Raw data
______________________________

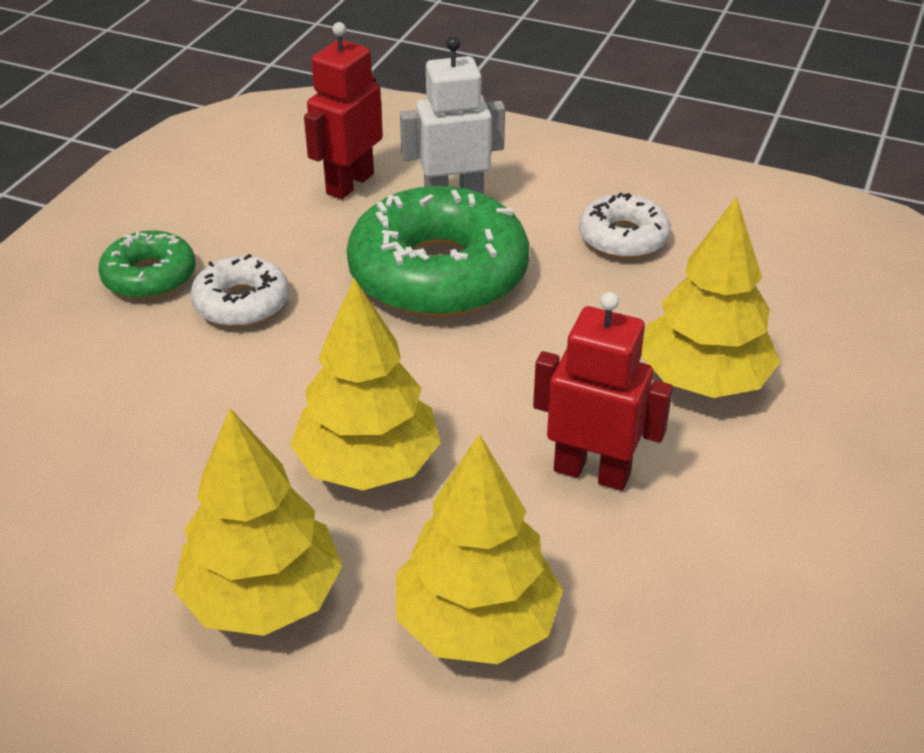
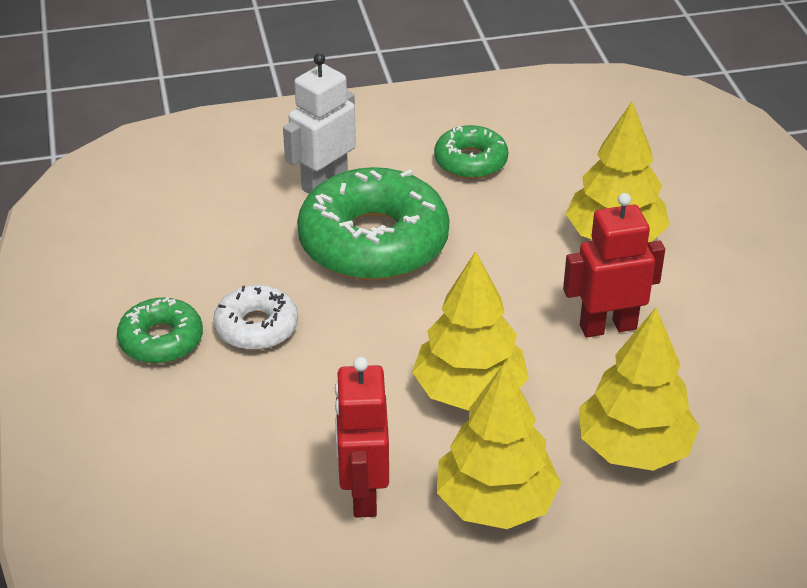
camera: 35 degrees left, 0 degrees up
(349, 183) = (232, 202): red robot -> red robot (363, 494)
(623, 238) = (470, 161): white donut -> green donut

______________________________

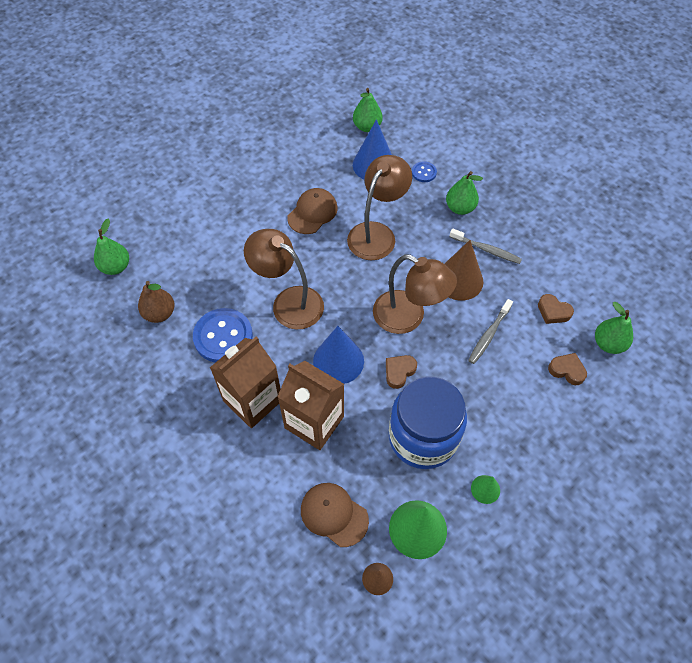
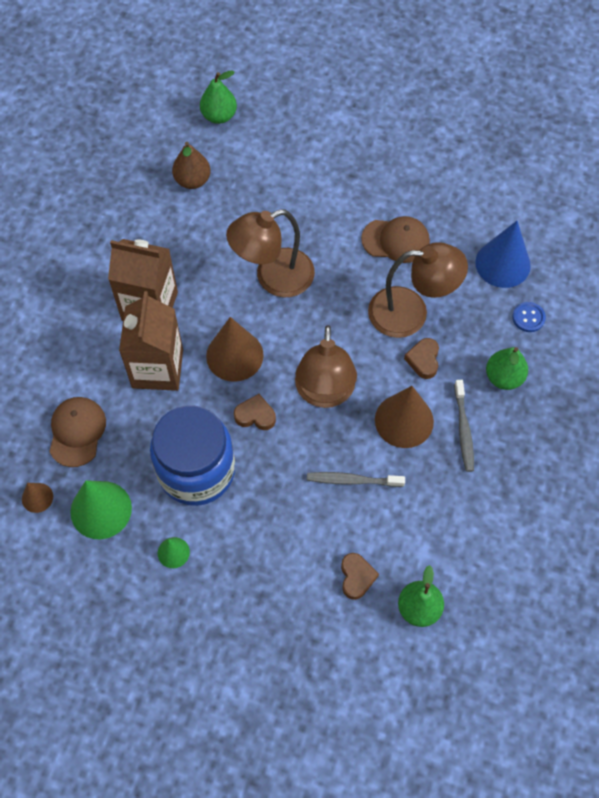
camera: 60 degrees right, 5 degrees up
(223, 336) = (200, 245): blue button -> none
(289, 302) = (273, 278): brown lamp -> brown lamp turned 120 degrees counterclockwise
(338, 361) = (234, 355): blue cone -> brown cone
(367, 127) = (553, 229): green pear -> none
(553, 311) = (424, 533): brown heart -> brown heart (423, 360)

______________________________

Exercise objective
Please copy the lines above from the line with "(289, 302) = (273, 278): brown" up to and including the line with "(553, 311) = (424, 533): brown", exactly as written and with nothing else.

Exercise response
(289, 302) = (273, 278): brown lamp -> brown lamp turned 120 degrees counterclockwise
(338, 361) = (234, 355): blue cone -> brown cone
(367, 127) = (553, 229): green pear -> none
(553, 311) = (424, 533): brown heart -> brown heart (423, 360)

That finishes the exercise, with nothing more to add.